**Data**
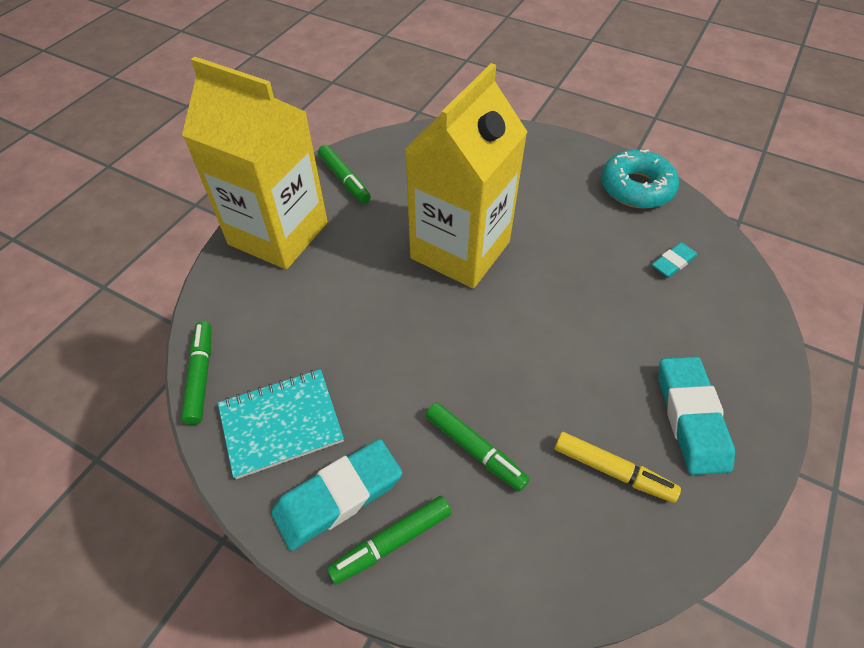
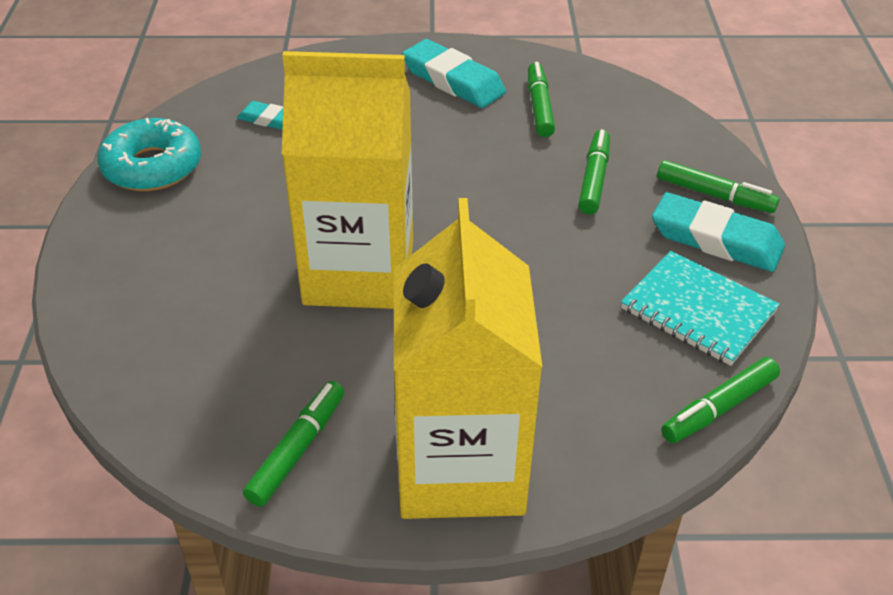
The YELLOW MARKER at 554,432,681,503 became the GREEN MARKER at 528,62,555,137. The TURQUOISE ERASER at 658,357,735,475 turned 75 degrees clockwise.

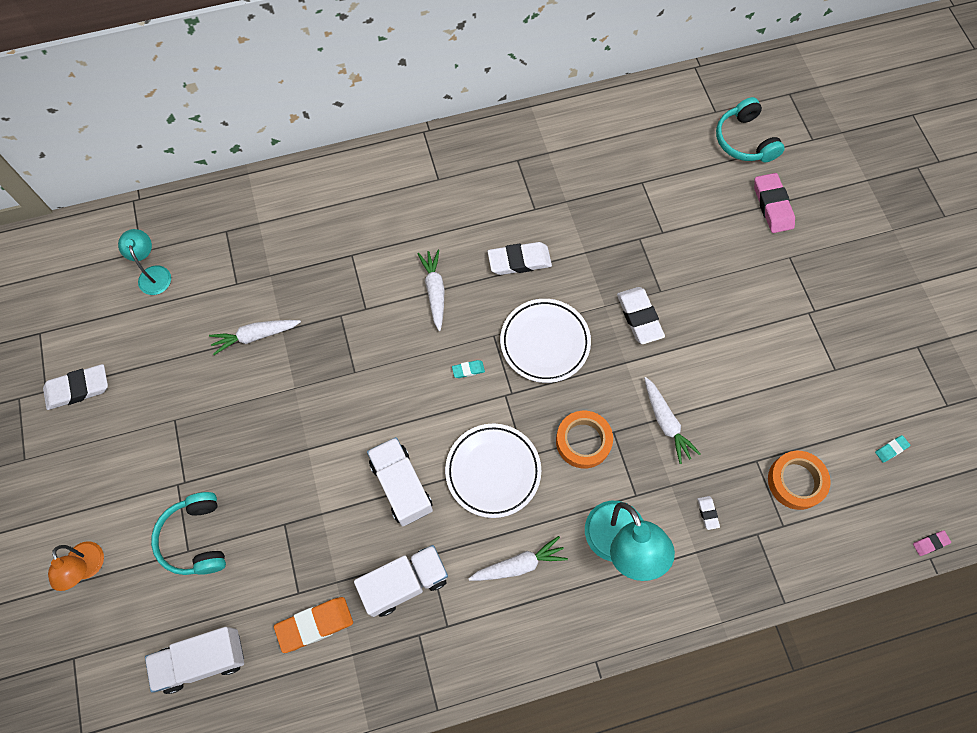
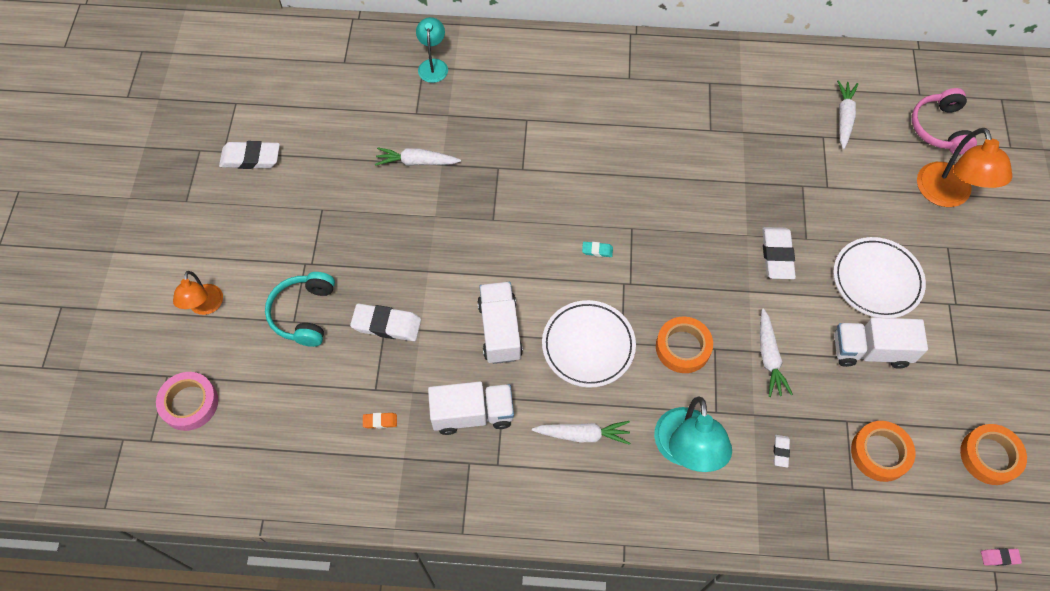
The PINK TAPE at 156,372,218,431 appeared. The TURQUOISE LAMP moved from 118,229,171,295 to 416,17,448,83. The WHITE TRUCK moved from 145,627,244,694 to 834,318,928,369. The WHITE CARROT moved from 417,250,445,331 to 837,80,858,149. The WHITE ERASER moved from 487,242,552,275 to 350,304,421,341. The WHITE PLATE moved from 500,299,591,383 to 833,237,926,318. The PINK ERASER at 754,173,795,233 was replaced by the ORANGE LAMP at 917,128,1012,207. The TURQUOISE ERASER at 875,435,910,463 was replaced by the ORANGE TAPE at 960,424,1027,485. The TURQUOISE HEADPHONES at 716,97,785,162 became the PINK HEADPHONES at 912,88,977,154. The ORANGE ERASER at 274,597,353,653 changed to 0.48 times the size.

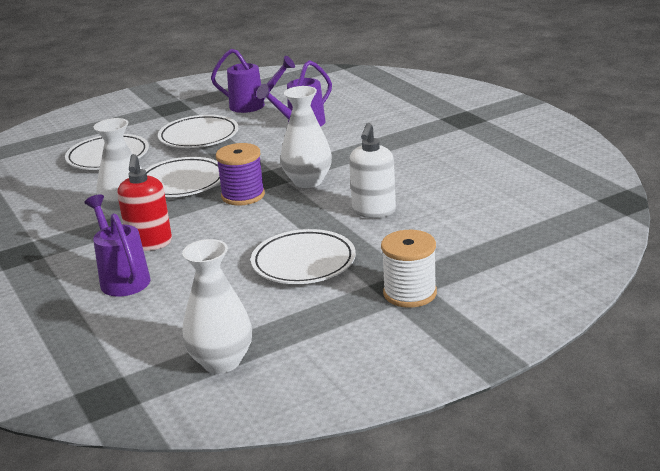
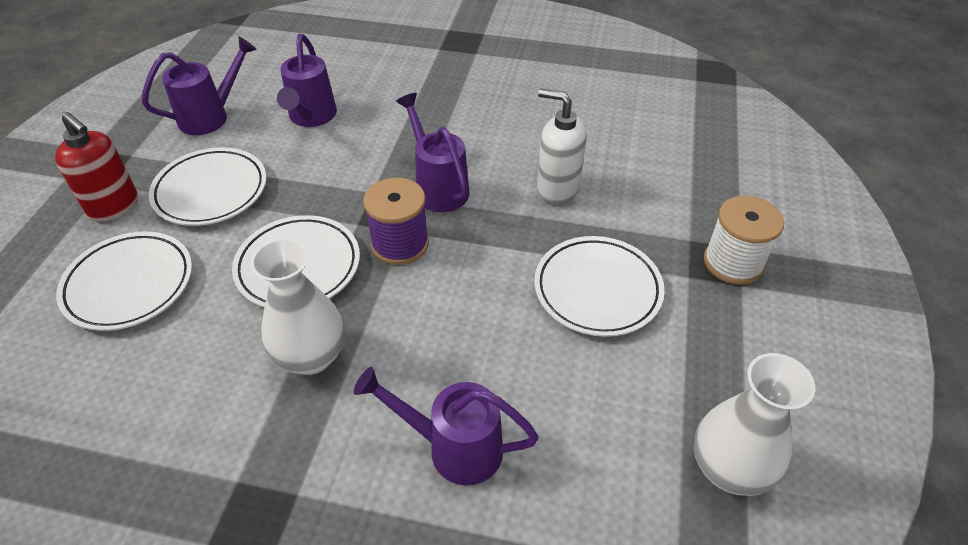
The RED SOAP DISPENSER moved from 117,154,172,251 to 55,112,138,222. The WHITE VASE at 280,86,332,188 was replaced by the PURPLE WATERING CAN at 396,93,470,212. The WHITE SOAP DISPENSER at 349,123,396,218 turned 150 degrees clockwise.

**Problem requirements**
Only the text of the material belongs in your copy, which must match the original exactly.

**Result**
The YELLOW MARKER at 554,432,681,503 became the GREEN MARKER at 528,62,555,137. The TURQUOISE ERASER at 658,357,735,475 turned 75 degrees clockwise.

The PINK TAPE at 156,372,218,431 appeared. The TURQUOISE LAMP moved from 118,229,171,295 to 416,17,448,83. The WHITE TRUCK moved from 145,627,244,694 to 834,318,928,369. The WHITE CARROT moved from 417,250,445,331 to 837,80,858,149. The WHITE ERASER moved from 487,242,552,275 to 350,304,421,341. The WHITE PLATE moved from 500,299,591,383 to 833,237,926,318. The PINK ERASER at 754,173,795,233 was replaced by the ORANGE LAMP at 917,128,1012,207. The TURQUOISE ERASER at 875,435,910,463 was replaced by the ORANGE TAPE at 960,424,1027,485. The TURQUOISE HEADPHONES at 716,97,785,162 became the PINK HEADPHONES at 912,88,977,154. The ORANGE ERASER at 274,597,353,653 changed to 0.48 times the size.

The RED SOAP DISPENSER moved from 117,154,172,251 to 55,112,138,222. The WHITE VASE at 280,86,332,188 was replaced by the PURPLE WATERING CAN at 396,93,470,212. The WHITE SOAP DISPENSER at 349,123,396,218 turned 150 degrees clockwise.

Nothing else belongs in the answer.